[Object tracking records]
*****
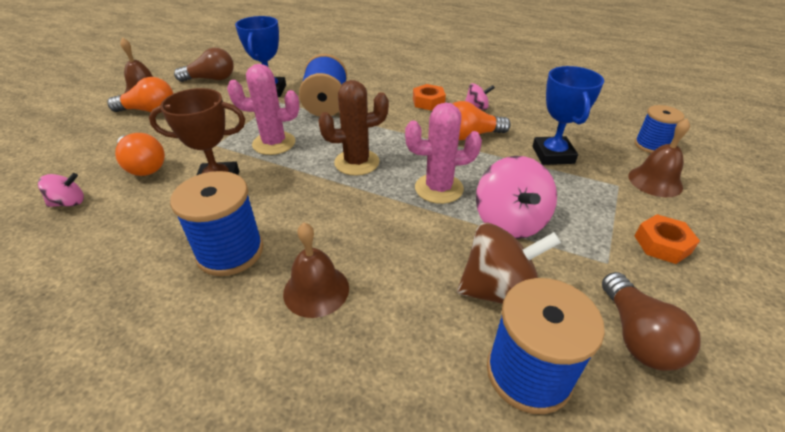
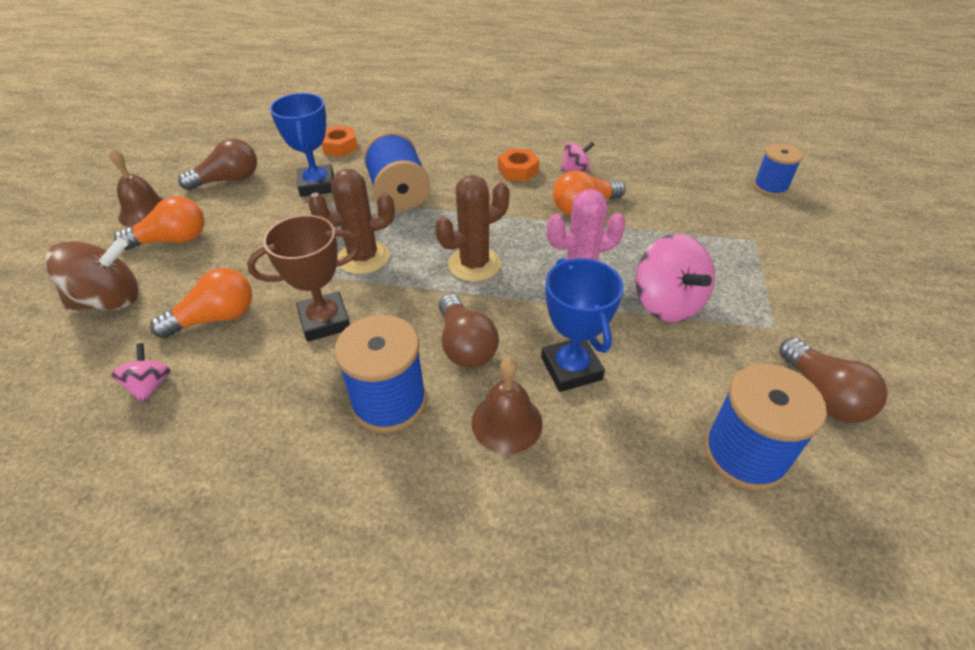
camera: 15 degrees left, 5 degrees up
pink spinning top [38,173,84,207] -> pink spinning top turned 60 degrees counterclockwise [111,343,171,404]
orange light bulb [115,133,165,176] -> orange light bulb turned 60 degrees counterclockwise [150,268,252,339]
pink cactus [227,64,299,155] -> brown cactus [308,169,395,274]
brown spinning top [457,223,561,304] -> brown spinning top moved to [45,238,139,310]
blue trophy [532,66,604,165] -> blue trophy moved to [541,258,624,392]
brown bell [628,119,690,197] -> none
orange nut [635,214,700,264] -> orange nut moved to [322,126,358,157]
none -> brown light bulb [439,294,499,368]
*****
**Task requirements**
The output consists solely of the lines from the line that contains "blue trophy [532,66,604,165]" through the final line of the data.

**Task solution**
blue trophy [532,66,604,165] -> blue trophy moved to [541,258,624,392]
brown bell [628,119,690,197] -> none
orange nut [635,214,700,264] -> orange nut moved to [322,126,358,157]
none -> brown light bulb [439,294,499,368]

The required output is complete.